**WHAT IS BEING ASKED**
Every line below between the one holding "R103: 22k (SIG24, VCC) -> 330k (SIG24, VCC)" and the one holding "R1: 2.2k (N009, VDD) -> 68k (N009, VDD)", inclusive, should be copied exactly, and no other line.

━━━ LISTED ENTRIES ━━━

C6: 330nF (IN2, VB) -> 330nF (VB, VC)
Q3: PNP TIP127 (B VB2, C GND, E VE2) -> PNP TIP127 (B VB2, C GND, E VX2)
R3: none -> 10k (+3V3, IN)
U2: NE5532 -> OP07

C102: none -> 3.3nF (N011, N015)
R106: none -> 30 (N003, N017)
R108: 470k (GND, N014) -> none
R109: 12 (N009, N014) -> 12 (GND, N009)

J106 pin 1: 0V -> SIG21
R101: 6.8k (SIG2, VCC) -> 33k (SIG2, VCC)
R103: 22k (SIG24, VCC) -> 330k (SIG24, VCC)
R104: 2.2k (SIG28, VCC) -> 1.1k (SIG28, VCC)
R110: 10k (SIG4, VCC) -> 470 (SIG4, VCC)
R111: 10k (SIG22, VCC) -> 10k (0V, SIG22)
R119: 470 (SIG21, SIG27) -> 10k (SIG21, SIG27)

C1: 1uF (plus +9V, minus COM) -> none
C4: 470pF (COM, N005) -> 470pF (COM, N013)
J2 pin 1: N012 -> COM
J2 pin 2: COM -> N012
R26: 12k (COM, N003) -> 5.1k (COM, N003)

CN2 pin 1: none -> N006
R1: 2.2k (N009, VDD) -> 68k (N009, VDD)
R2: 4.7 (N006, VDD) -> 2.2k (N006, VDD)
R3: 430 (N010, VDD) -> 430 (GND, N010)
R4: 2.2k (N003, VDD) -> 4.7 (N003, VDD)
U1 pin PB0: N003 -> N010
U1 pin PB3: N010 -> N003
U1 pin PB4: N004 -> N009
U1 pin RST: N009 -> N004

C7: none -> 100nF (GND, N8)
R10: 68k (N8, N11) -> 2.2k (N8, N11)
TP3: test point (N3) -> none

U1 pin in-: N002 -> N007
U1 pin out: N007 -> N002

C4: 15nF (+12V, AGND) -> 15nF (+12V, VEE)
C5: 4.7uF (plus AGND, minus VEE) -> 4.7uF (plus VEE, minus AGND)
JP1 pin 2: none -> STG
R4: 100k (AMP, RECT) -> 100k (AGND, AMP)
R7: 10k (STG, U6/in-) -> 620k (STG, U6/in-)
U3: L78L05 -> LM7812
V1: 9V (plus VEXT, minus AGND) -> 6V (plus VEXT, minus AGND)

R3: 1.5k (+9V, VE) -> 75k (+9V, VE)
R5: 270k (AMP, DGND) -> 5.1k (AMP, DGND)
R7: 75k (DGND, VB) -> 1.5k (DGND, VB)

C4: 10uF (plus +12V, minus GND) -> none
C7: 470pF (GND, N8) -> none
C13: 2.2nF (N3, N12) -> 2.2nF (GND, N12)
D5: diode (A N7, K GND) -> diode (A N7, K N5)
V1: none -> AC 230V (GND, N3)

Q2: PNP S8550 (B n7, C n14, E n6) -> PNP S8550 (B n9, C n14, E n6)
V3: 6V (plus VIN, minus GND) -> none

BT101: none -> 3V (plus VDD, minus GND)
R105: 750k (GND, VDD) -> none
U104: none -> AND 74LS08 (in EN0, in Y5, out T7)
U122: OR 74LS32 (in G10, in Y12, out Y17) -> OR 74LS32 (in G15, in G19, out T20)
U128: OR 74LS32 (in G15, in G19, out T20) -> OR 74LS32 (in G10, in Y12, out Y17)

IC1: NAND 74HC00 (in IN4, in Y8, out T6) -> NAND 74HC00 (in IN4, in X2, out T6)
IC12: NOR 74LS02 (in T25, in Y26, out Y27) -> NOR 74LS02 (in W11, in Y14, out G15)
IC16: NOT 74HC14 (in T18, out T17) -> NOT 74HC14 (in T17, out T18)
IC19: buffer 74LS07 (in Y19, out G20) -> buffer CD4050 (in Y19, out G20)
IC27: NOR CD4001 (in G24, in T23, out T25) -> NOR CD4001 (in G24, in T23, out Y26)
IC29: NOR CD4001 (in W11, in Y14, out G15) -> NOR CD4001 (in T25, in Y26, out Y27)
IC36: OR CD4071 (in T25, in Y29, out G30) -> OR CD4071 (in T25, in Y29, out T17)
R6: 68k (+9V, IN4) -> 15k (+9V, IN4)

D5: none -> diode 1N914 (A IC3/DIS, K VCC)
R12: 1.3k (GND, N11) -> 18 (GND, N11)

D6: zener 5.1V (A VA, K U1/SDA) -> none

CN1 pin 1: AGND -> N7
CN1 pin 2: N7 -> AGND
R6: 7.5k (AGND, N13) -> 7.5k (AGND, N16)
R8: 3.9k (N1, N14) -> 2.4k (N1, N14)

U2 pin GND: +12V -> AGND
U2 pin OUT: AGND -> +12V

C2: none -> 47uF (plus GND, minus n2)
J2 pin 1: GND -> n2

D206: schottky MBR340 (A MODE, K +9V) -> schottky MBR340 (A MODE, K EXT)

━━━

**RESPONSE TO THE TASK**
R103: 22k (SIG24, VCC) -> 330k (SIG24, VCC)
R104: 2.2k (SIG28, VCC) -> 1.1k (SIG28, VCC)
R110: 10k (SIG4, VCC) -> 470 (SIG4, VCC)
R111: 10k (SIG22, VCC) -> 10k (0V, SIG22)
R119: 470 (SIG21, SIG27) -> 10k (SIG21, SIG27)

C1: 1uF (plus +9V, minus COM) -> none
C4: 470pF (COM, N005) -> 470pF (COM, N013)
J2 pin 1: N012 -> COM
J2 pin 2: COM -> N012
R26: 12k (COM, N003) -> 5.1k (COM, N003)

CN2 pin 1: none -> N006
R1: 2.2k (N009, VDD) -> 68k (N009, VDD)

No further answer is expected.